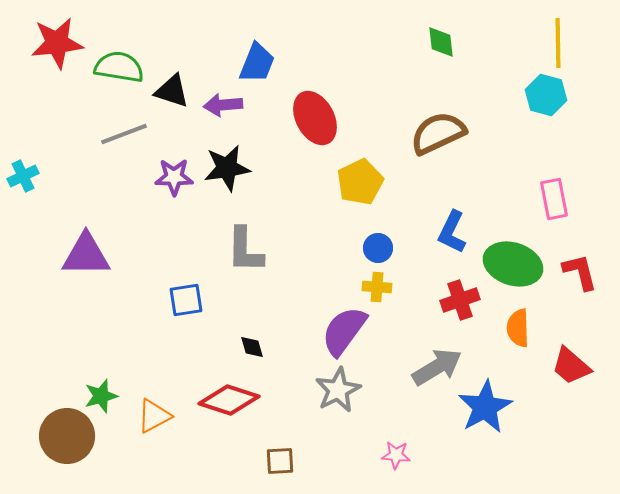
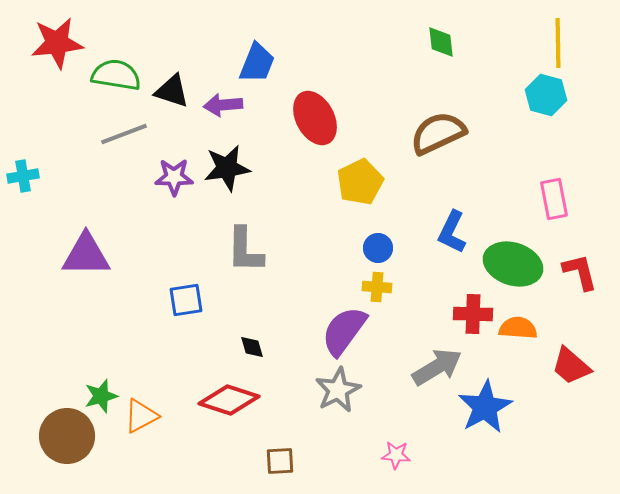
green semicircle: moved 3 px left, 8 px down
cyan cross: rotated 16 degrees clockwise
red cross: moved 13 px right, 14 px down; rotated 21 degrees clockwise
orange semicircle: rotated 96 degrees clockwise
orange triangle: moved 13 px left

· · · · ·

Rewrite the text lines of the records above, swapping "cross" for "plus sign" wherever it occurs and keeping everything else unchanged. Leave the pictures out of your answer.

green semicircle: moved 3 px left, 8 px down
cyan plus sign: rotated 16 degrees clockwise
red plus sign: moved 13 px right, 14 px down; rotated 21 degrees clockwise
orange semicircle: rotated 96 degrees clockwise
orange triangle: moved 13 px left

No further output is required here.